* _Supplied data_
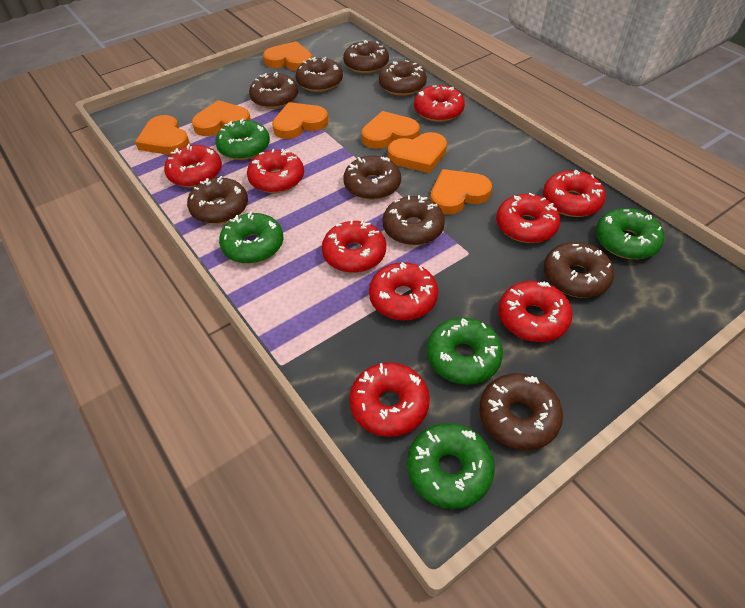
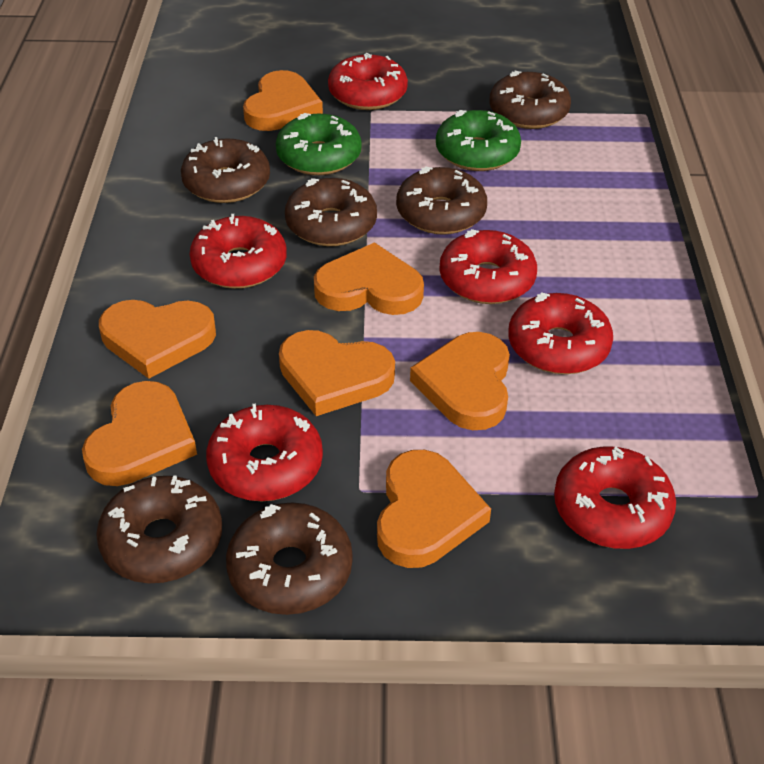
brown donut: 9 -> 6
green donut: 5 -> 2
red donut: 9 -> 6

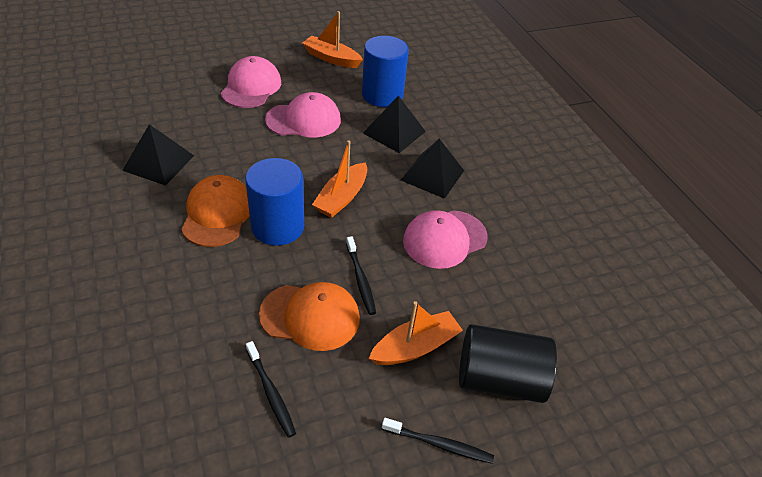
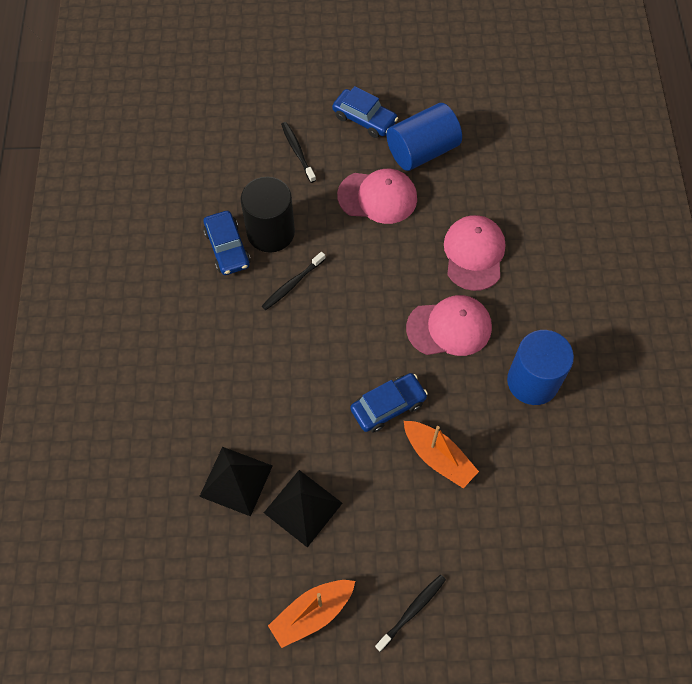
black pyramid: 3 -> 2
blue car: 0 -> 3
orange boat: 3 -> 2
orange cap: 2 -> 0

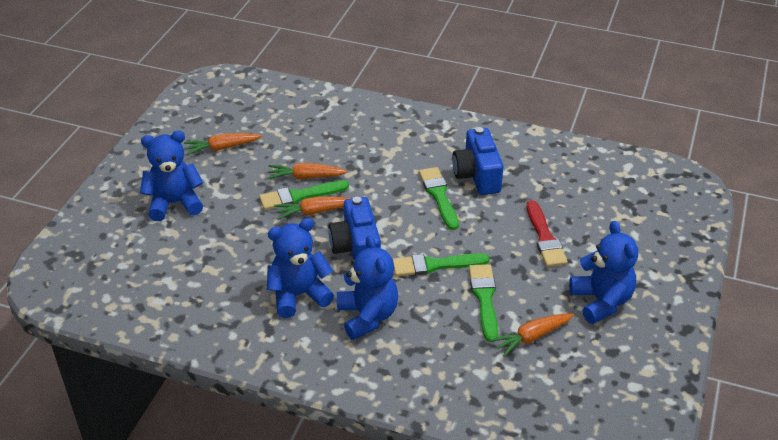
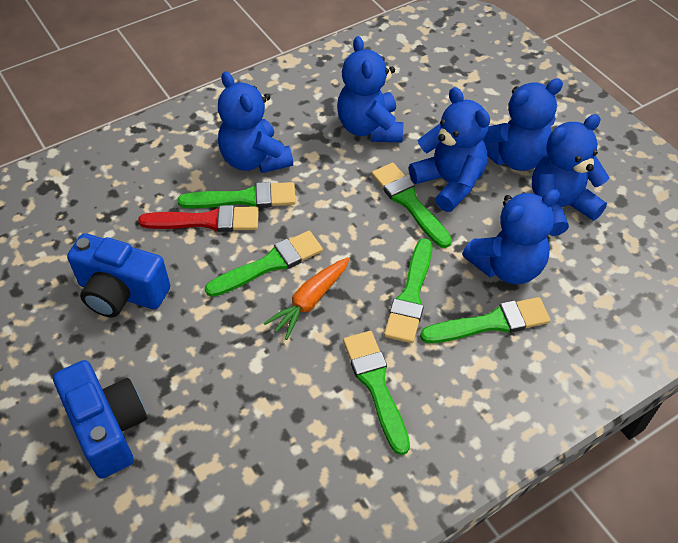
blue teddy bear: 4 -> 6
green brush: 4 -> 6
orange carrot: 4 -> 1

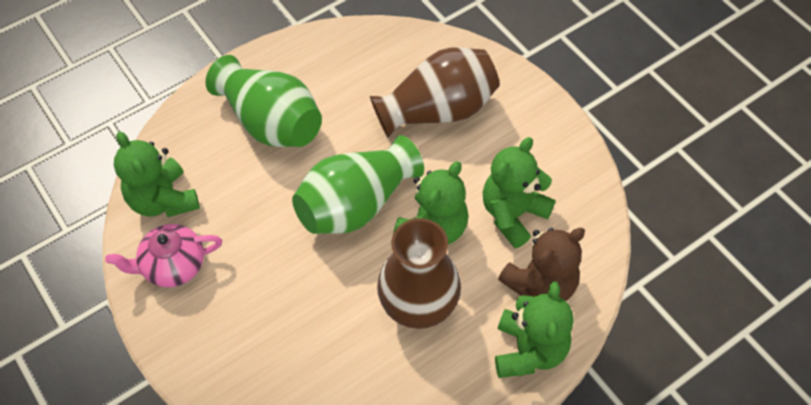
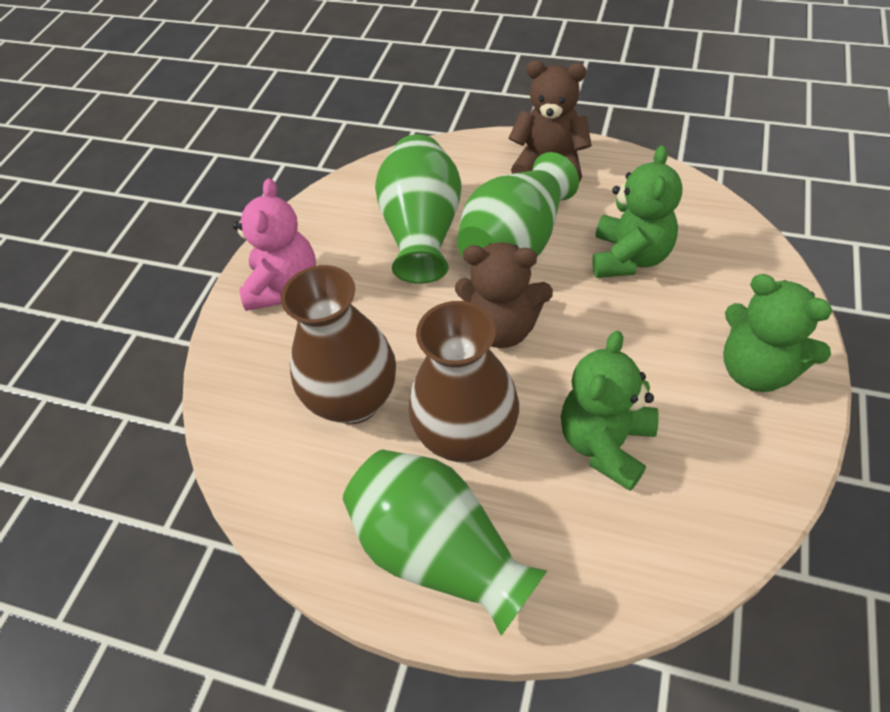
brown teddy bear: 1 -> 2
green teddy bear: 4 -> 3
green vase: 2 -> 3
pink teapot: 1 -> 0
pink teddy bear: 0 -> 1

* _Exercise details_
Print the data word for word and omit the pictures.

* _Answer box_
brown donut: 9 -> 6
green donut: 5 -> 2
red donut: 9 -> 6

black pyramid: 3 -> 2
blue car: 0 -> 3
orange boat: 3 -> 2
orange cap: 2 -> 0

blue teddy bear: 4 -> 6
green brush: 4 -> 6
orange carrot: 4 -> 1

brown teddy bear: 1 -> 2
green teddy bear: 4 -> 3
green vase: 2 -> 3
pink teapot: 1 -> 0
pink teddy bear: 0 -> 1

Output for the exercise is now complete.